* **Data section**:
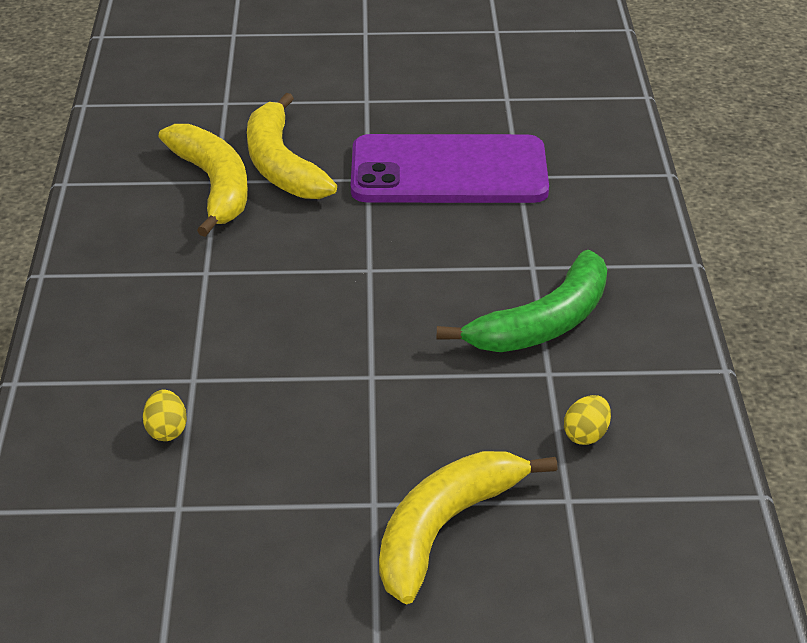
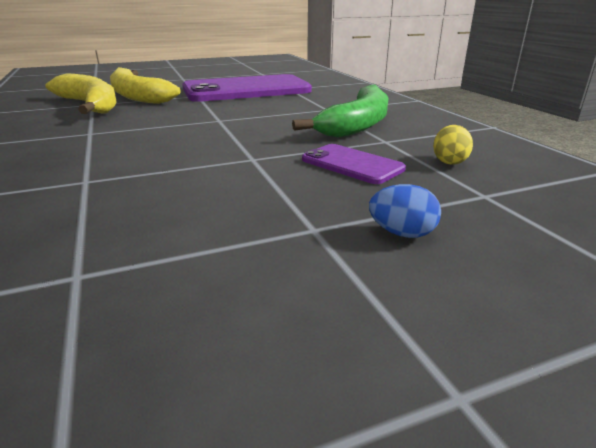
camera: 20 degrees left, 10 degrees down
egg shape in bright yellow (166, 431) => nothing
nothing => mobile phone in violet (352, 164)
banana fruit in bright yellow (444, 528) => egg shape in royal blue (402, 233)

* **Work order**:
Could you give back the full listing word for word, leaving out the images?

* **Expected answer**:
camera: 20 degrees left, 10 degrees down
egg shape in bright yellow (166, 431) => nothing
nothing => mobile phone in violet (352, 164)
banana fruit in bright yellow (444, 528) => egg shape in royal blue (402, 233)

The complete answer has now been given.